(Edit tracking data)
-.-.-
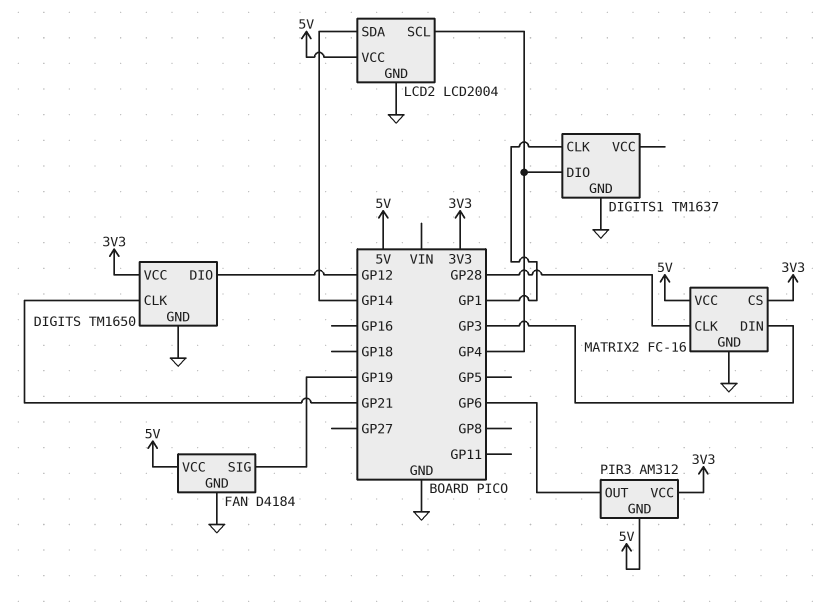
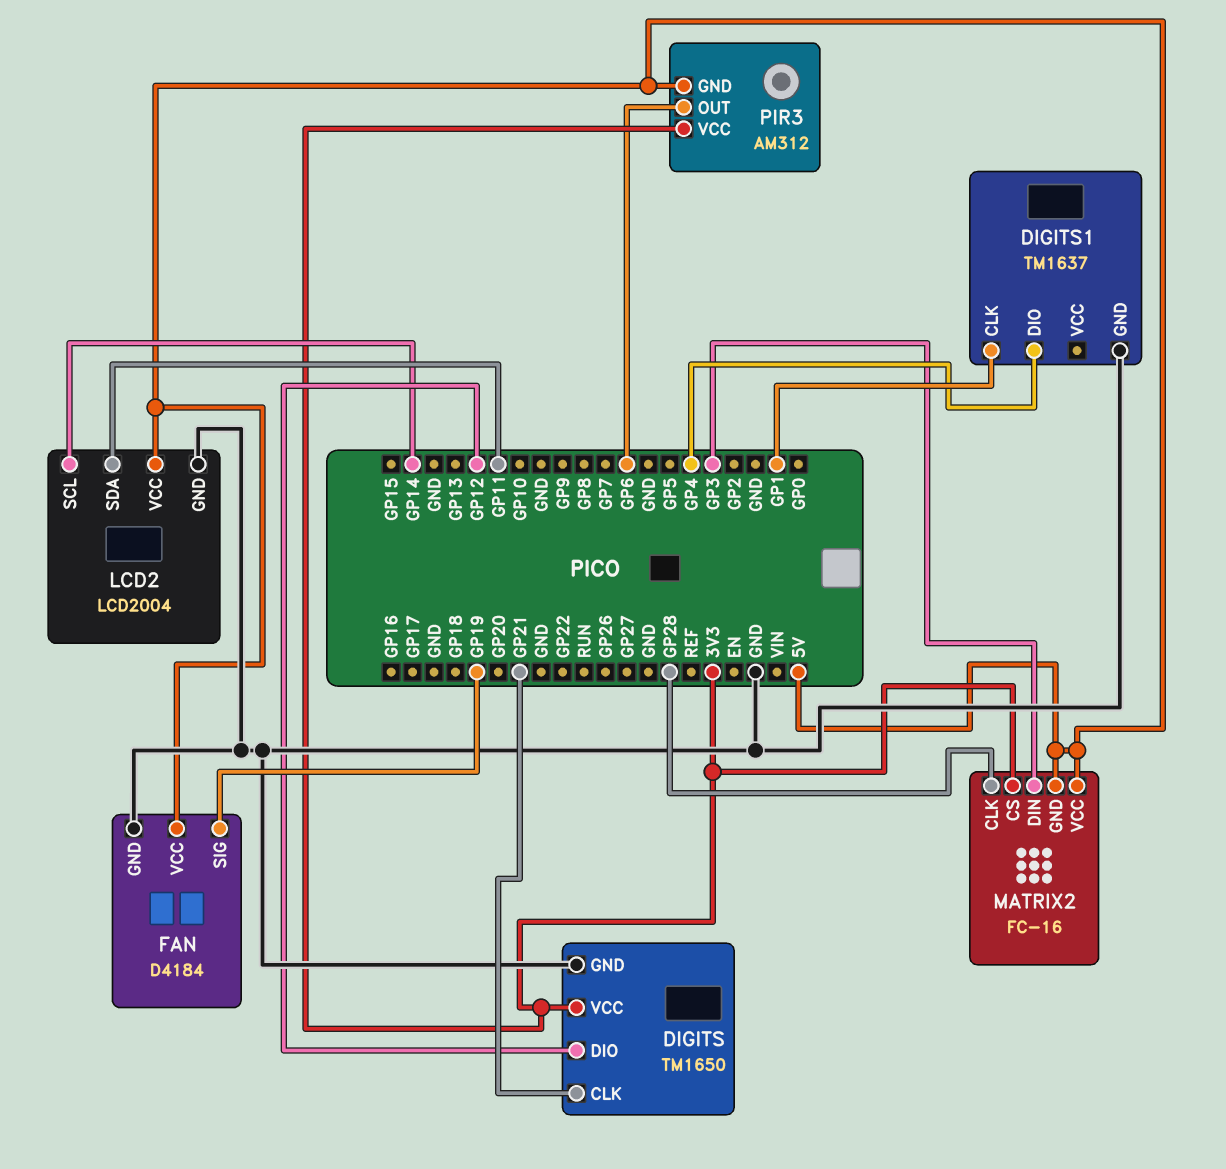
LCD2 pin SCL: GP4 -> GP14
LCD2 pin SDA: GP14 -> GP11
MATRIX2 pin GND: GND -> 5V

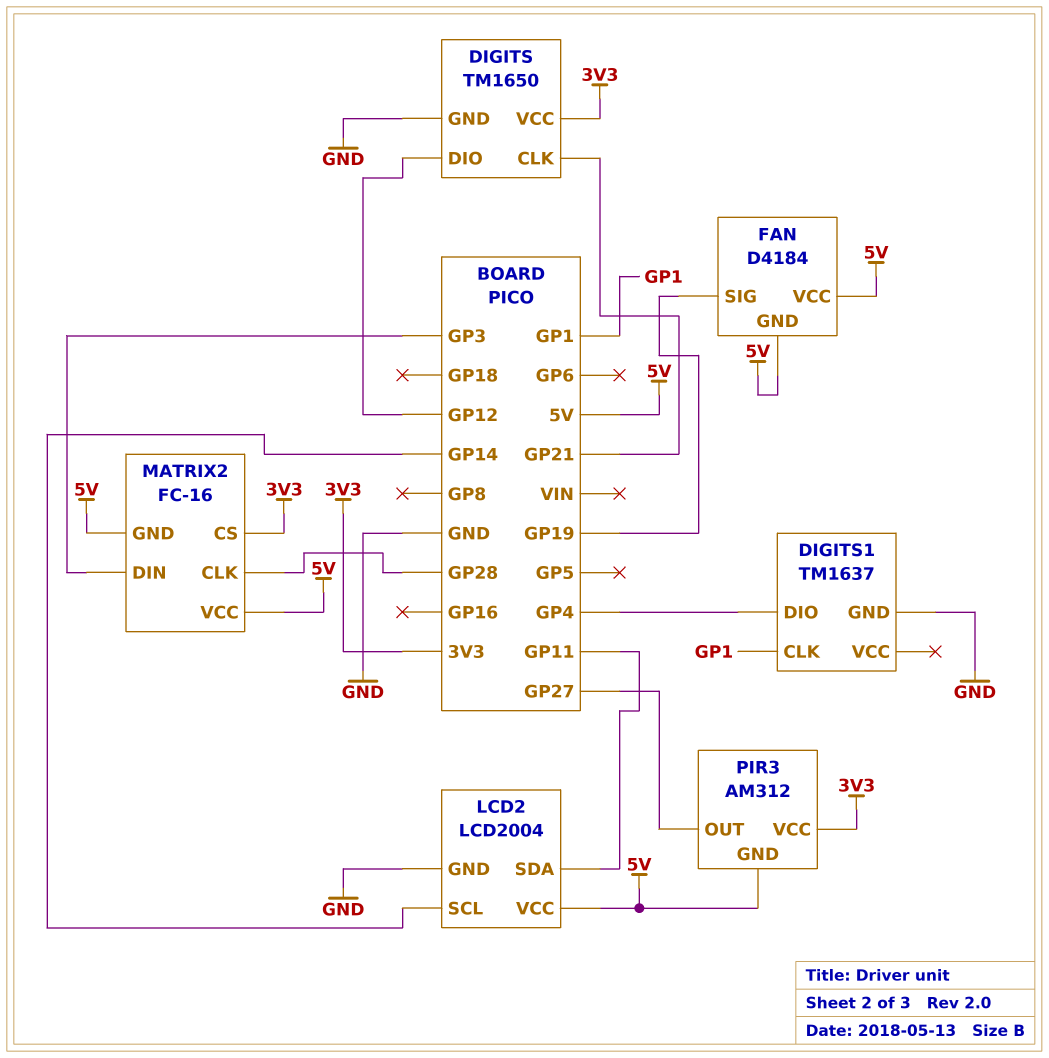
FAN pin GND: GND -> 5V
PIR3 pin OUT: GP6 -> GP27

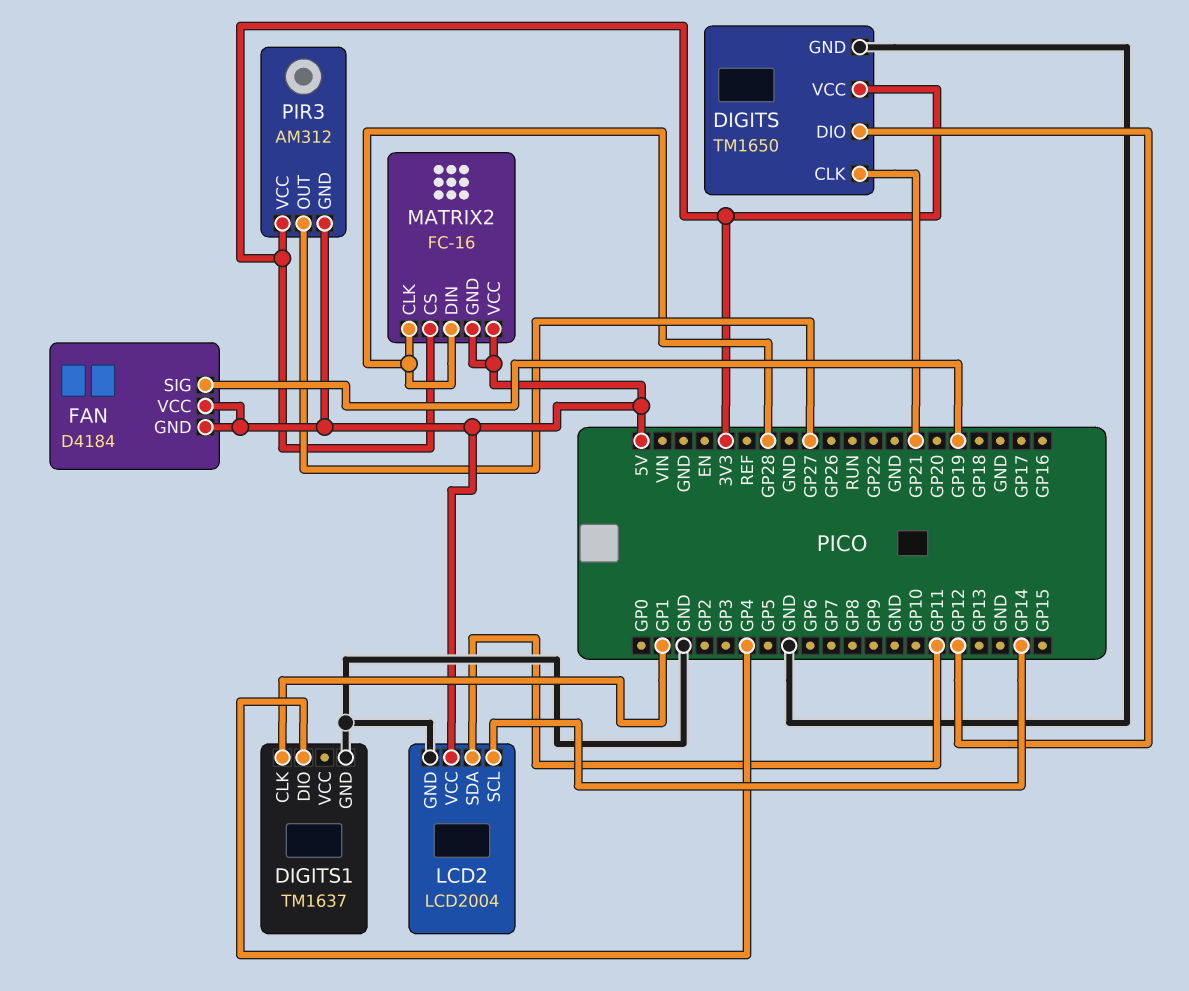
MATRIX2 pin DIN: GP3 -> GP28

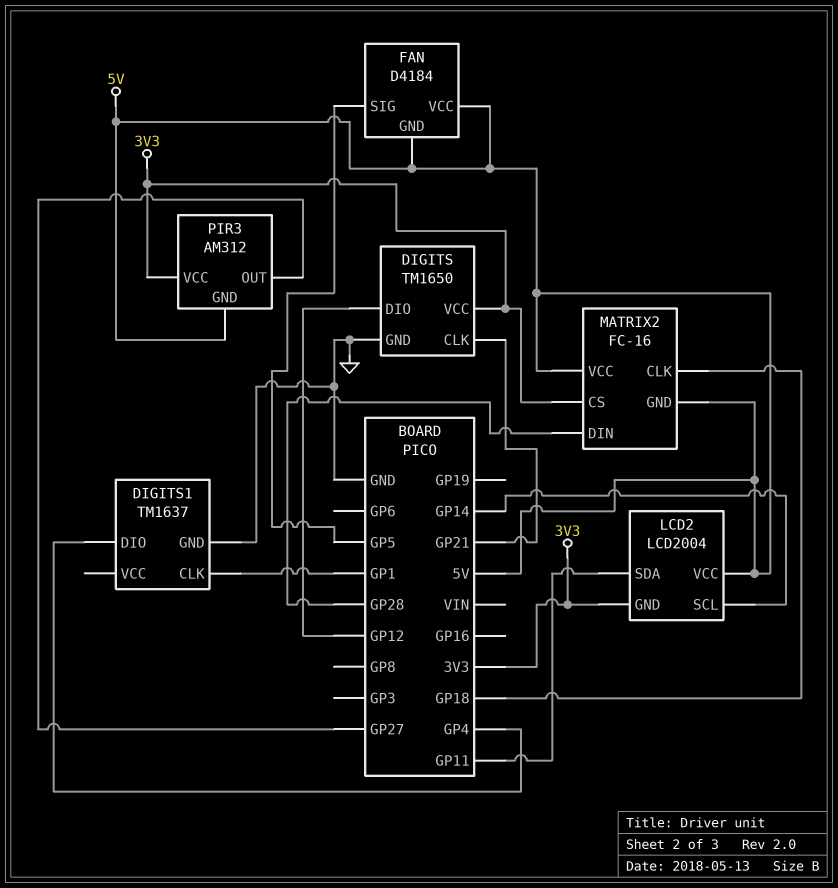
FAN pin SIG: GP19 -> GP5
LCD2 pin GND: GND -> 3V3
MATRIX2 pin CLK: GP28 -> GP18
-.-.-
> **Your assignment**: Please return only the lines from the one holding "LCD2 pin SDA: GP14 -> GP11" through the end of the data, both ends included; do not copy any pictures.

> **Solution**:
LCD2 pin SDA: GP14 -> GP11
MATRIX2 pin GND: GND -> 5V

FAN pin GND: GND -> 5V
PIR3 pin OUT: GP6 -> GP27

MATRIX2 pin DIN: GP3 -> GP28

FAN pin SIG: GP19 -> GP5
LCD2 pin GND: GND -> 3V3
MATRIX2 pin CLK: GP28 -> GP18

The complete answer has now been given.